* Information shown *

◇ ◇ ◇ ◇ ◇

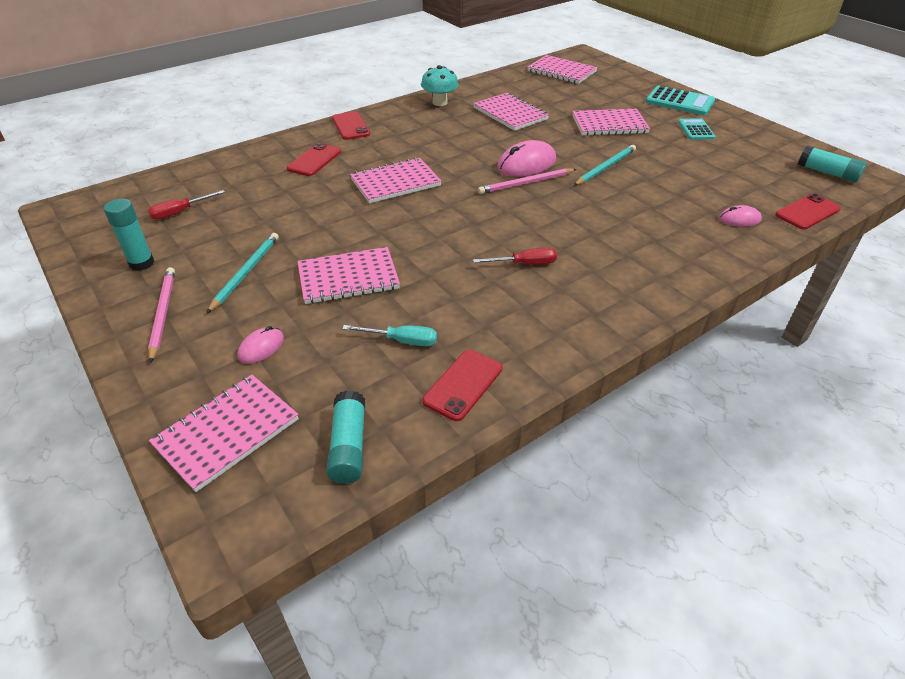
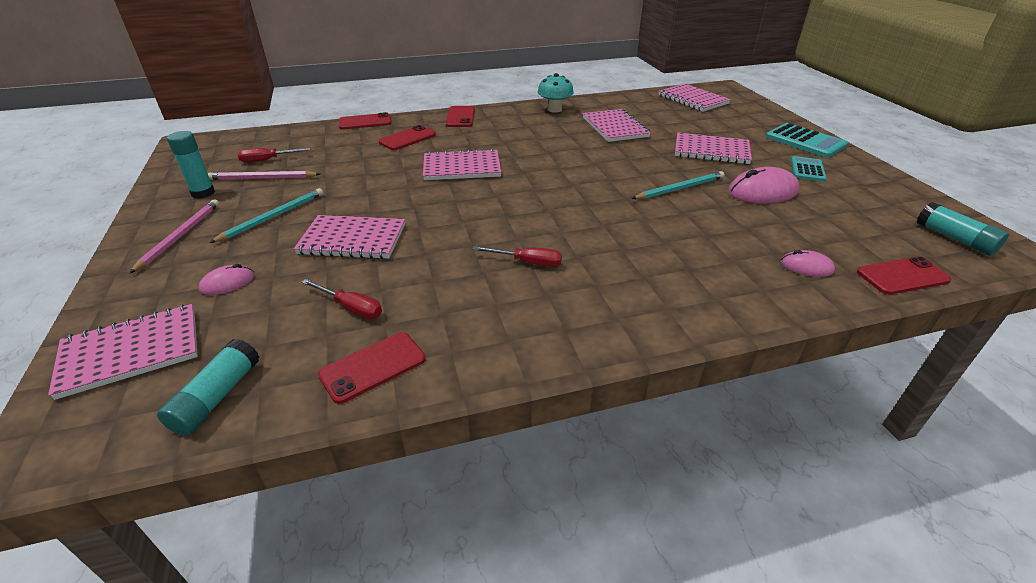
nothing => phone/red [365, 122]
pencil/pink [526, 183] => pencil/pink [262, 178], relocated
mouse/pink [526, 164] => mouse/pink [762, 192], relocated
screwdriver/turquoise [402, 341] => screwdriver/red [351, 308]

◇ ◇ ◇ ◇ ◇

If a line in the data above holds the string "relocated", copy it.

pencil/pink [526, 183] => pencil/pink [262, 178], relocated
mouse/pink [526, 164] => mouse/pink [762, 192], relocated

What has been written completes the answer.